┌─ SUPPLIED DATA

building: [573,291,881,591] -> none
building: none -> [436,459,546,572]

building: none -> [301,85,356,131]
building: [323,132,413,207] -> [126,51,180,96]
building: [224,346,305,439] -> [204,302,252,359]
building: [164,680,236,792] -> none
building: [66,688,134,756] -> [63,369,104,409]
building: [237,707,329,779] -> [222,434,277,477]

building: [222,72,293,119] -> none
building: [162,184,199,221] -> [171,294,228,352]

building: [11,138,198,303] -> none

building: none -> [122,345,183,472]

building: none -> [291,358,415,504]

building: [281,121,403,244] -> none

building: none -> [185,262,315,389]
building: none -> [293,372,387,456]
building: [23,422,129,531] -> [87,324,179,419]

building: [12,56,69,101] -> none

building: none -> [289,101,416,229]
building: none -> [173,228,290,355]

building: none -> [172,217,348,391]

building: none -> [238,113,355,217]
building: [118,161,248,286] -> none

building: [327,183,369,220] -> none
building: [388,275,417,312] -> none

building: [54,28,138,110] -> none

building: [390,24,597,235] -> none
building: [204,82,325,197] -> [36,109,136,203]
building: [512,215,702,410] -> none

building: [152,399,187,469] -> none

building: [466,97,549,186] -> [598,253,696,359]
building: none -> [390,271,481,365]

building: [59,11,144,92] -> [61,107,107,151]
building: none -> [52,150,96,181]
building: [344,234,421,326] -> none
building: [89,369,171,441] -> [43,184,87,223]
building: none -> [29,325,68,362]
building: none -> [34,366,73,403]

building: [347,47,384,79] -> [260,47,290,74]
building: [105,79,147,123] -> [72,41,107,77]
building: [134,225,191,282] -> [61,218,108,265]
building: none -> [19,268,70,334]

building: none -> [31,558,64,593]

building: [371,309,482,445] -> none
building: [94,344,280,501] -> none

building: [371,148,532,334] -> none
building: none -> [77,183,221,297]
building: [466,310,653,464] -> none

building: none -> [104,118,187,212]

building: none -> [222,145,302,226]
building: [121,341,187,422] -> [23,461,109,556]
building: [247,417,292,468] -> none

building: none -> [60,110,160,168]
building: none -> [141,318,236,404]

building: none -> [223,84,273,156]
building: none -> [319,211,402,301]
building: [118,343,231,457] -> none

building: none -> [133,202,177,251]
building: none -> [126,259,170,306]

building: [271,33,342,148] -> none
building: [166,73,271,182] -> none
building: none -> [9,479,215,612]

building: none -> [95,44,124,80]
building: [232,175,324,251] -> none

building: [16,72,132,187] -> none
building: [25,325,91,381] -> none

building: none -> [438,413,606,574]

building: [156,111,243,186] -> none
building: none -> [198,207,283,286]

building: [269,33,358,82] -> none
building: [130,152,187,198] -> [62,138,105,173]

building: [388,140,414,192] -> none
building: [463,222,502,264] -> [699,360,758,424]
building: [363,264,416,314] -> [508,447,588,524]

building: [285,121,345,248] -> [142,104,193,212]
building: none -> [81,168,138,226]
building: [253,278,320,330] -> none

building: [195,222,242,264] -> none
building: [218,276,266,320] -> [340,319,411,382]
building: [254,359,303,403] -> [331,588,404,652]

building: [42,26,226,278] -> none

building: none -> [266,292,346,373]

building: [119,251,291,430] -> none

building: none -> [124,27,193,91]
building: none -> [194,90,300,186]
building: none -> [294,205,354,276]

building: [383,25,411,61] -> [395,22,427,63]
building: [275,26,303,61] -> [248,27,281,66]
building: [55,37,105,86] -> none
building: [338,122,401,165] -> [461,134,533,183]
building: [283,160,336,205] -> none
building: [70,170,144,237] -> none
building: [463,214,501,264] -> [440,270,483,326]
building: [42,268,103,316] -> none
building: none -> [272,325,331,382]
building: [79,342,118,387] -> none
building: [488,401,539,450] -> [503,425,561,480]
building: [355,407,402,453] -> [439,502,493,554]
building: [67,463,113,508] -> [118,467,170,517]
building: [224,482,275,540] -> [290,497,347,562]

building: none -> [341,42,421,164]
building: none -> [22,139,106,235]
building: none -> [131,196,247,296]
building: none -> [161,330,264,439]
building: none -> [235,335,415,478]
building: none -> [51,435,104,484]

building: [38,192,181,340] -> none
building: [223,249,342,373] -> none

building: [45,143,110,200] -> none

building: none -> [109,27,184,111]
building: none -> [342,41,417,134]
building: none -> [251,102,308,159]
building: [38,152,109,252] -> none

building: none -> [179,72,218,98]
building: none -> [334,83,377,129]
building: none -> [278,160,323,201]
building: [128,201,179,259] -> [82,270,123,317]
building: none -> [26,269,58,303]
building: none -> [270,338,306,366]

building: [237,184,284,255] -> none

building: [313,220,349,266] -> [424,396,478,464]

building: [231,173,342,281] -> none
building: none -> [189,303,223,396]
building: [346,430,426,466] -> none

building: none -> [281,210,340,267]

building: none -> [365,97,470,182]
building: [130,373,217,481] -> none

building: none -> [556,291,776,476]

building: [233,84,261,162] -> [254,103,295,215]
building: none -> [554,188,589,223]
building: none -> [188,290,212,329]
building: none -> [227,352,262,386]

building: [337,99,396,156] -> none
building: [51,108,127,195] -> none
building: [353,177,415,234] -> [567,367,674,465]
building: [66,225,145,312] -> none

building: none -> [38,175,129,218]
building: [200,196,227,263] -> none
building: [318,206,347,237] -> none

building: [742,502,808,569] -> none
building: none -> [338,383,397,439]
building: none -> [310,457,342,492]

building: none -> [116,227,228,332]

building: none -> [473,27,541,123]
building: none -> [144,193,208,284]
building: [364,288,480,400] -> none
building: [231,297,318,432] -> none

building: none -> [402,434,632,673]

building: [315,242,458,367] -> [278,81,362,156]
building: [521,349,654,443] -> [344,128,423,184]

└─

= ACTION ITEM =
Copy the lines of the data above exactly as written, beginning with the line containing "building: [105,79,147,123] -> [72,41,107,77]" and ending with the line containing "building: [166,73,271,182] -> none", and leave out all other lines.

= TASK OUTPUT =
building: [105,79,147,123] -> [72,41,107,77]
building: [134,225,191,282] -> [61,218,108,265]
building: none -> [19,268,70,334]

building: none -> [31,558,64,593]

building: [371,309,482,445] -> none
building: [94,344,280,501] -> none

building: [371,148,532,334] -> none
building: none -> [77,183,221,297]
building: [466,310,653,464] -> none

building: none -> [104,118,187,212]

building: none -> [222,145,302,226]
building: [121,341,187,422] -> [23,461,109,556]
building: [247,417,292,468] -> none

building: none -> [60,110,160,168]
building: none -> [141,318,236,404]

building: none -> [223,84,273,156]
building: none -> [319,211,402,301]
building: [118,343,231,457] -> none

building: none -> [133,202,177,251]
building: none -> [126,259,170,306]

building: [271,33,342,148] -> none
building: [166,73,271,182] -> none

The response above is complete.